§ **TASK GOAL**
Transcribe each line below verbatim; pictures excluded.

§ **INFORMATION SHOWN**

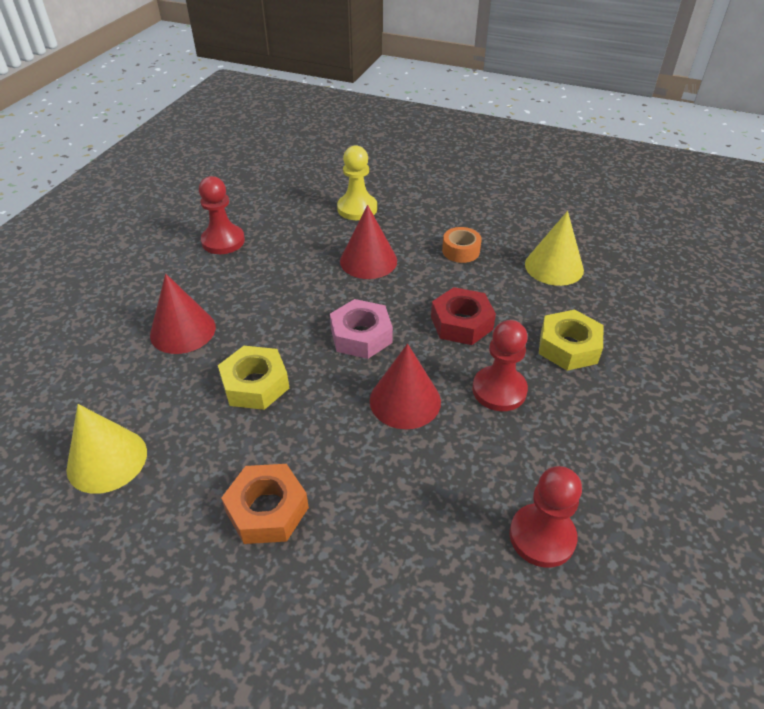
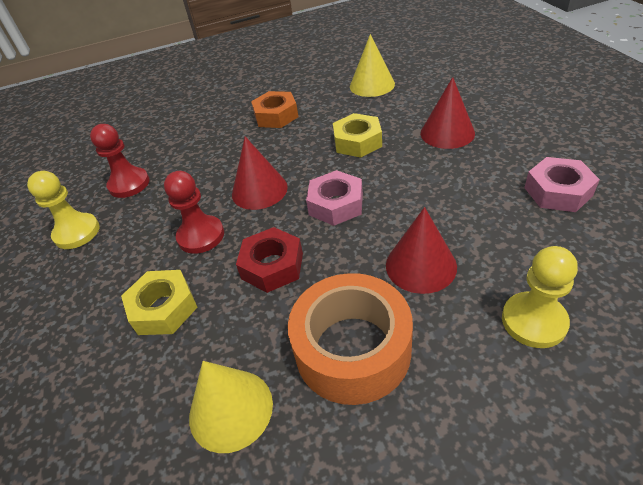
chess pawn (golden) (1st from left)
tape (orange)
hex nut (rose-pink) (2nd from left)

§ **RESPONSE TO THE TASK**
chess pawn (golden) (1st from left)
tape (orange)
hex nut (rose-pink) (2nd from left)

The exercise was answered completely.